- _Available records_

▽

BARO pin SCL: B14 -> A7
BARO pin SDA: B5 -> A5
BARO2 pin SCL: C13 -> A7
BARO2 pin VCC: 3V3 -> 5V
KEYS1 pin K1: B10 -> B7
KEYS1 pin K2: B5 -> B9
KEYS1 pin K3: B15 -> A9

△
▽

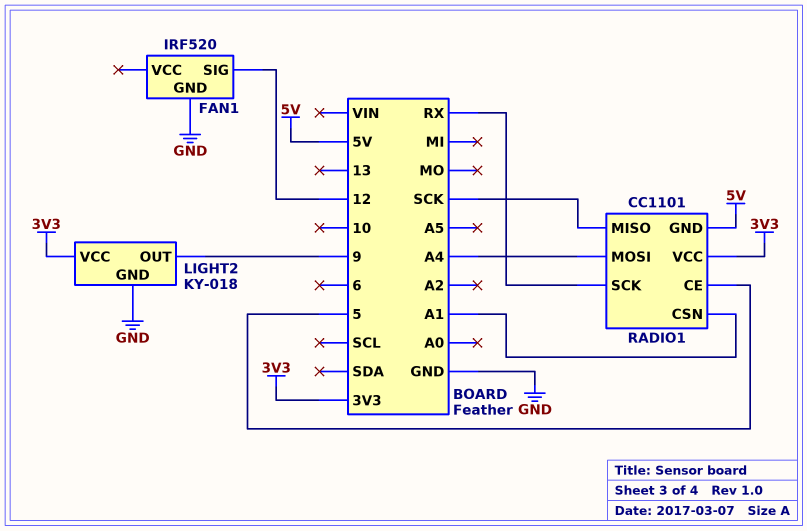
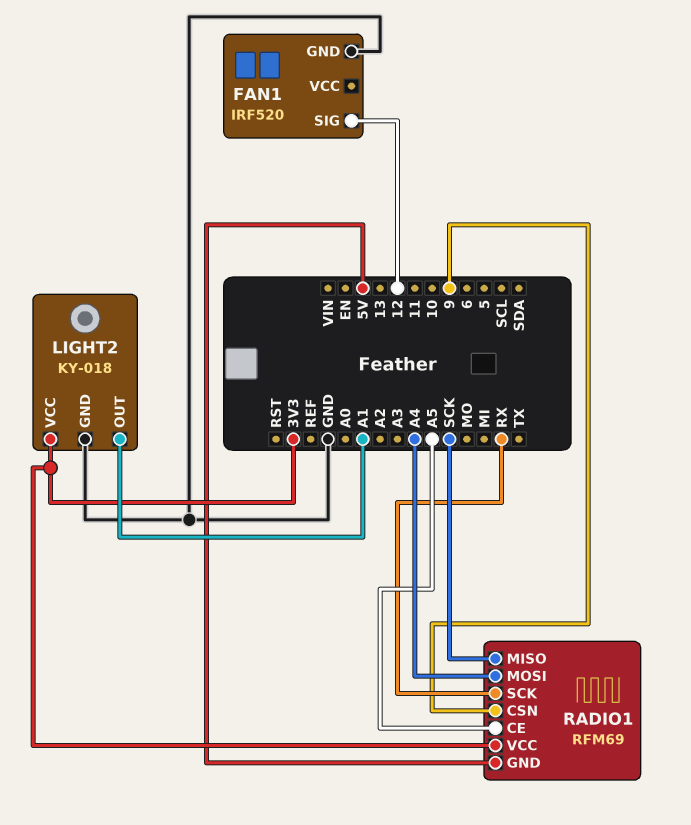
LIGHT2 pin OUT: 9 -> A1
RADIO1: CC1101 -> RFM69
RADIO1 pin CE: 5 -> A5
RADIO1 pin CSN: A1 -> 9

△
▽

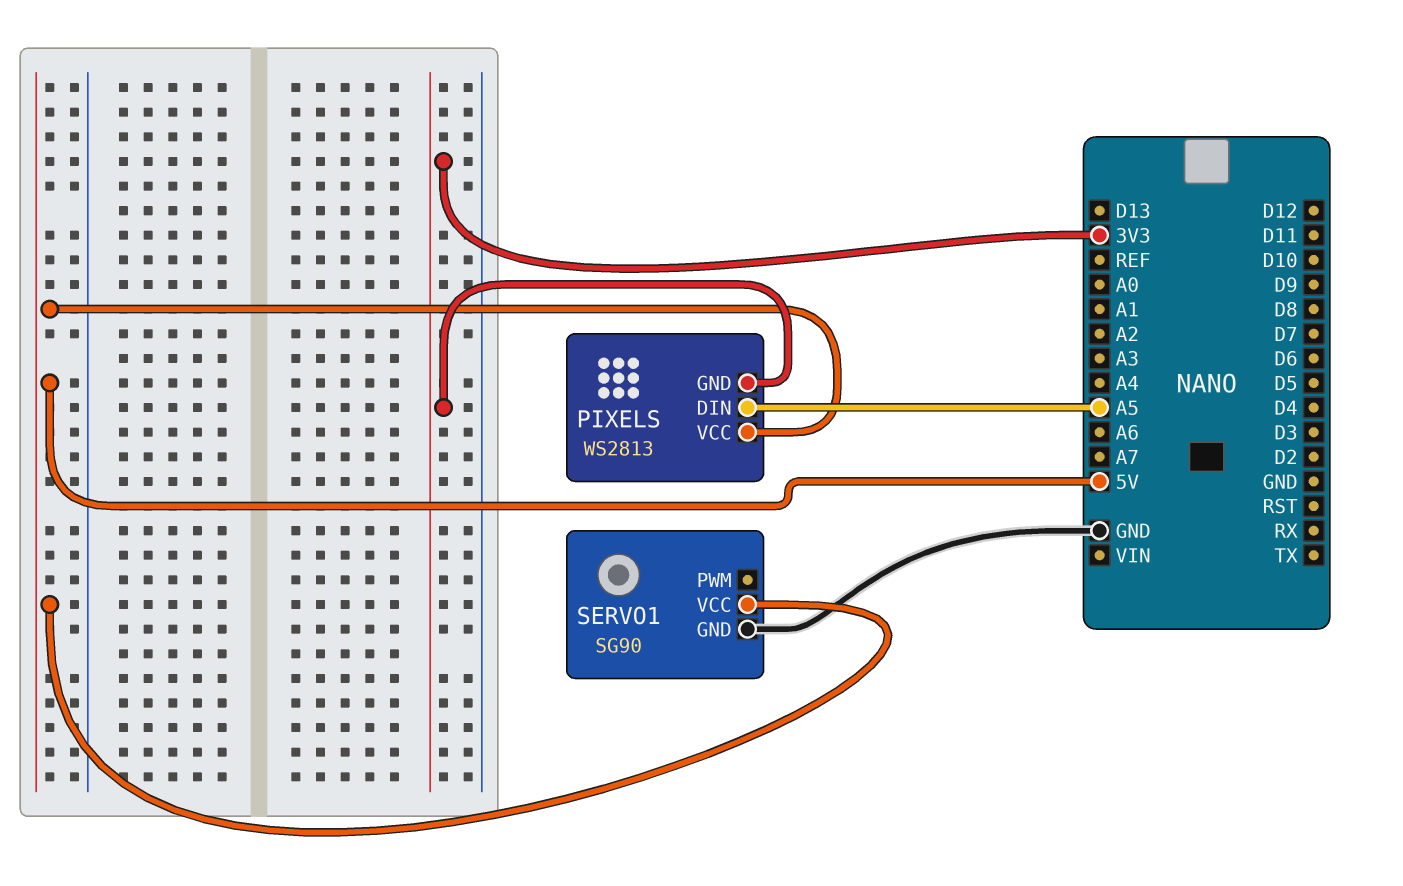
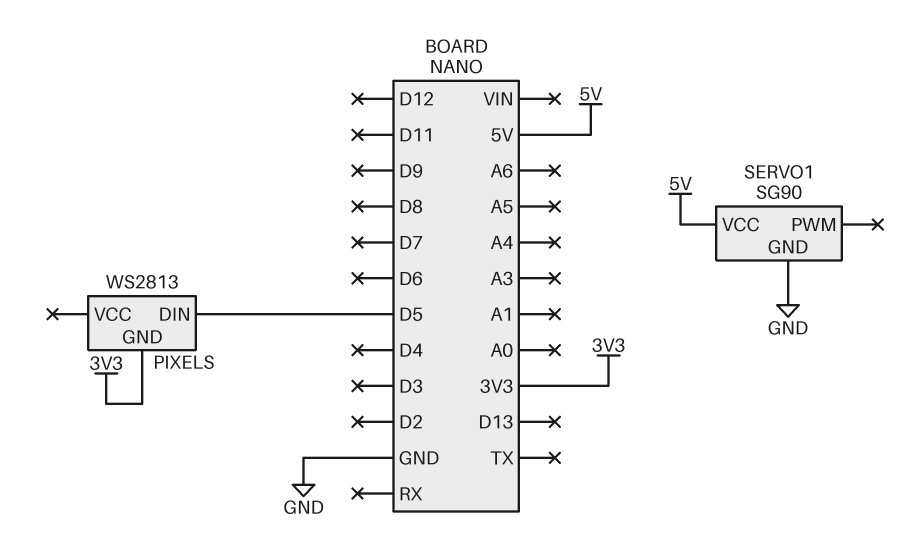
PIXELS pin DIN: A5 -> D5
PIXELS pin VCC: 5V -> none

△

- _Directions_
State how many lines of the entries above include the word "PIXELS", offering no text other than the number.

- _Response for this exercise_
2